*Problem to solve*
The lines to copy from the listing below are those that contain the string "VRAW".

*Source data*

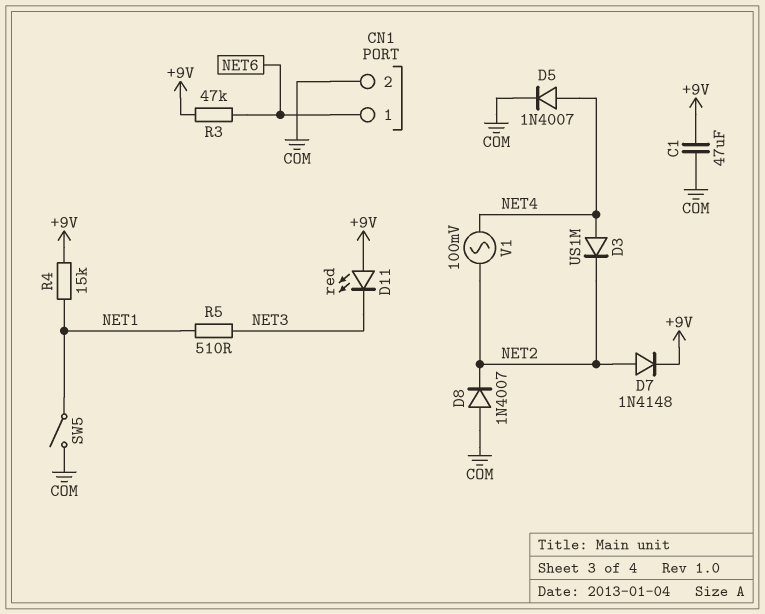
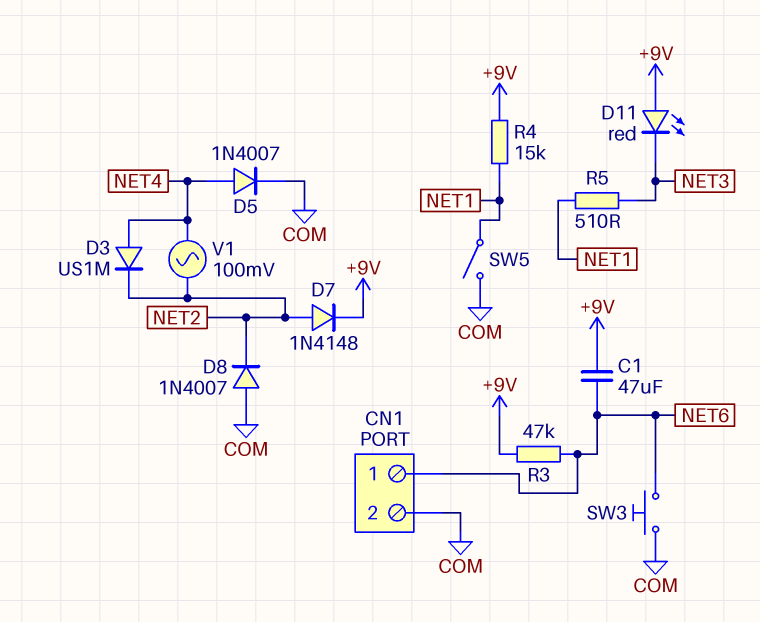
C1: 47uF (+9V, COM) -> 47uF (+9V, NET6)
SW3: none -> button (COM, NET6)

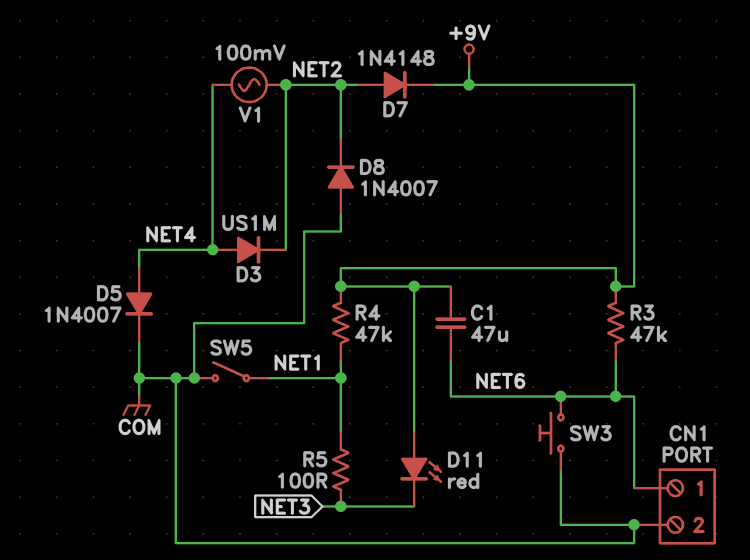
R4: 15k (+9V, NET1) -> 47k (+9V, NET1)
R5: 510 (NET1, NET3) -> 100 (NET1, NET3)

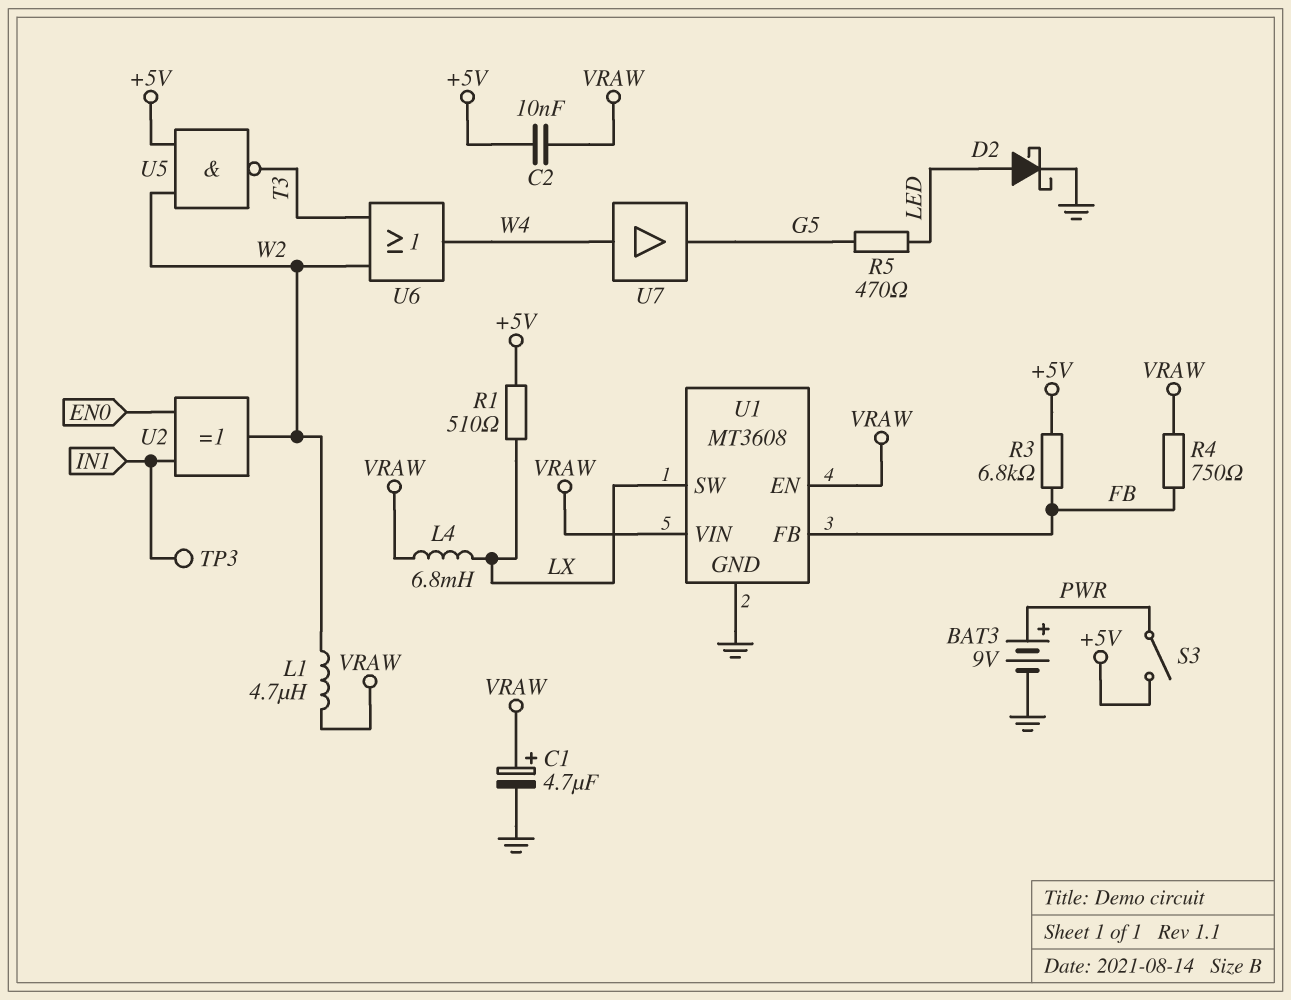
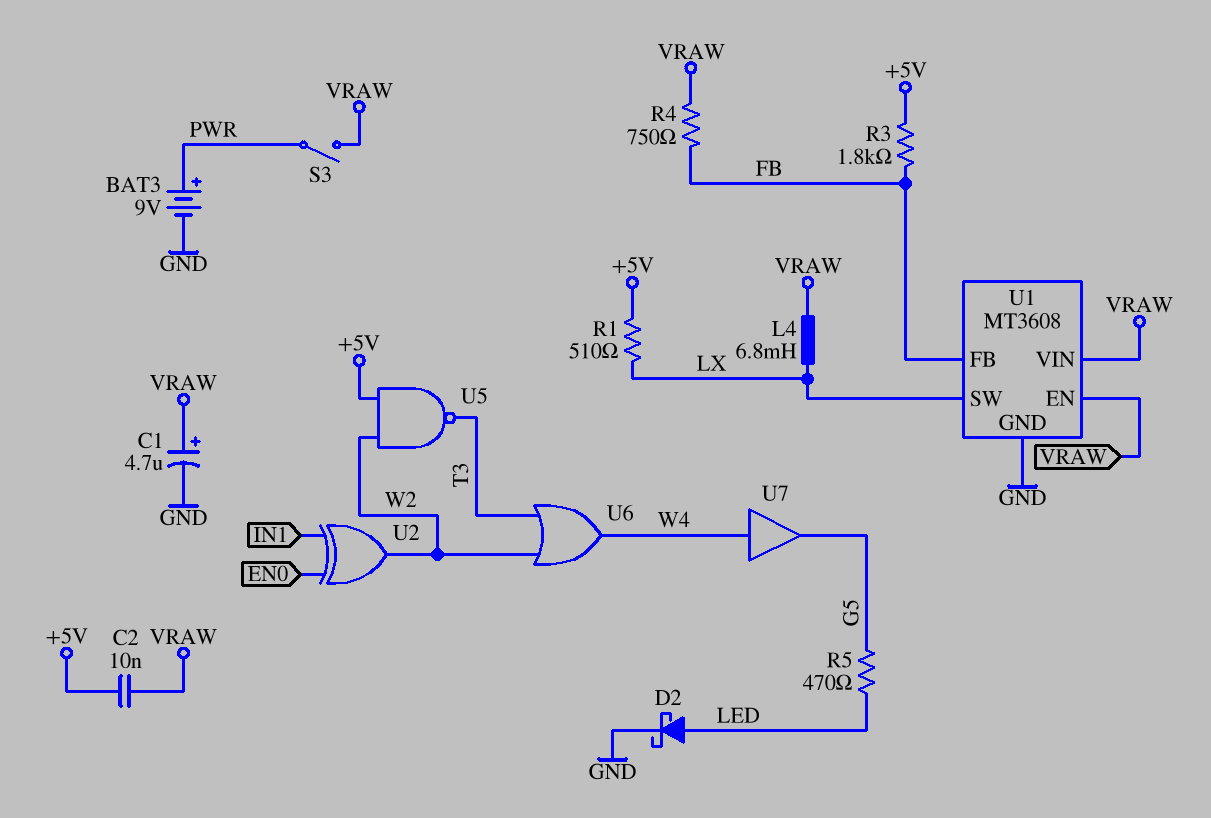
L1: 4.7uH (VRAW, W2) -> none
R3: 6.8k (+5V, FB) -> 1.8k (+5V, FB)
S3: switch (+5V, PWR) -> switch (PWR, VRAW)
TP3: test point (IN1) -> none

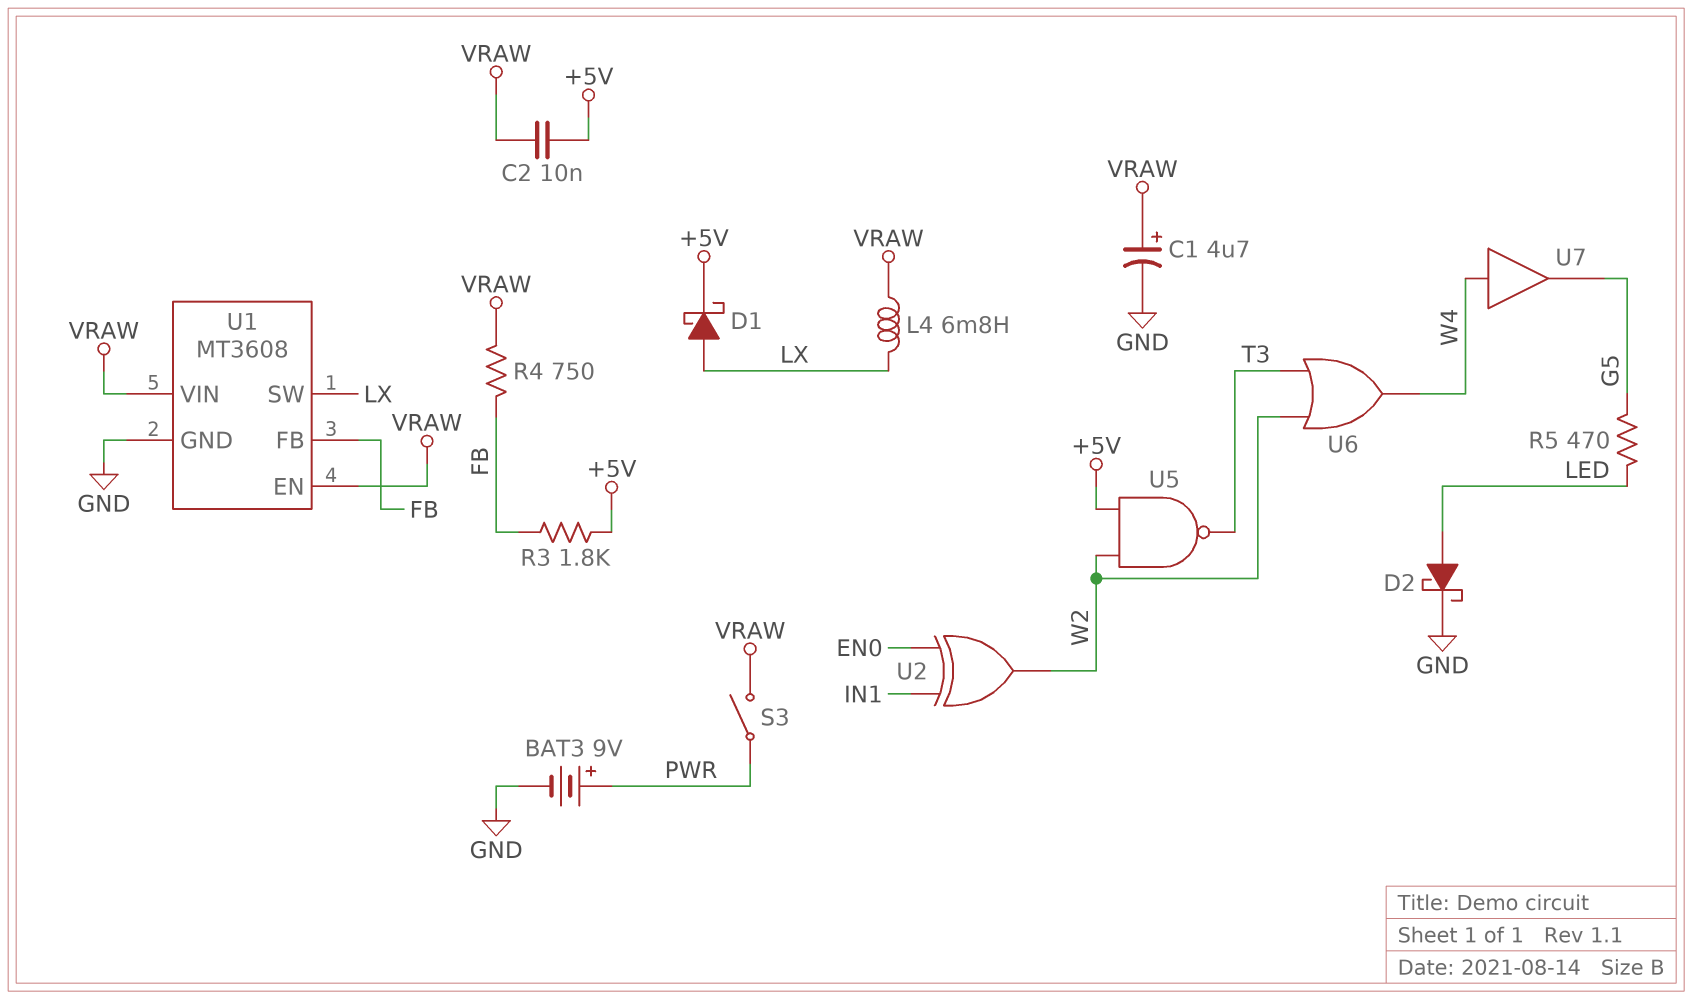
D1: none -> schottky (A LX, K +5V)
R1: 510 (+5V, LX) -> none

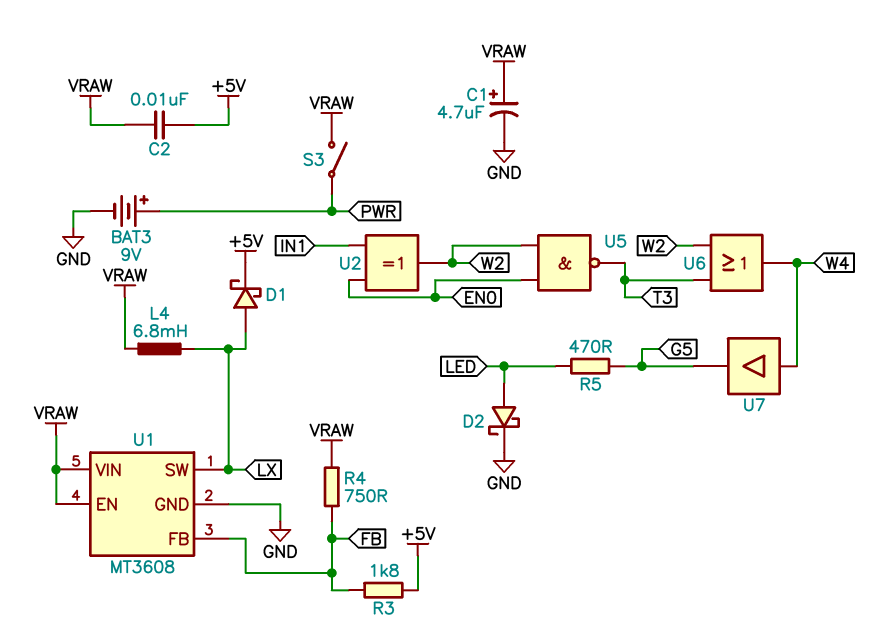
U5: NAND (in +5V, in W2, out T3) -> NAND (in EN0, in W2, out T3)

*Response for this exercise*
L1: 4.7uH (VRAW, W2) -> none
S3: switch (+5V, PWR) -> switch (PWR, VRAW)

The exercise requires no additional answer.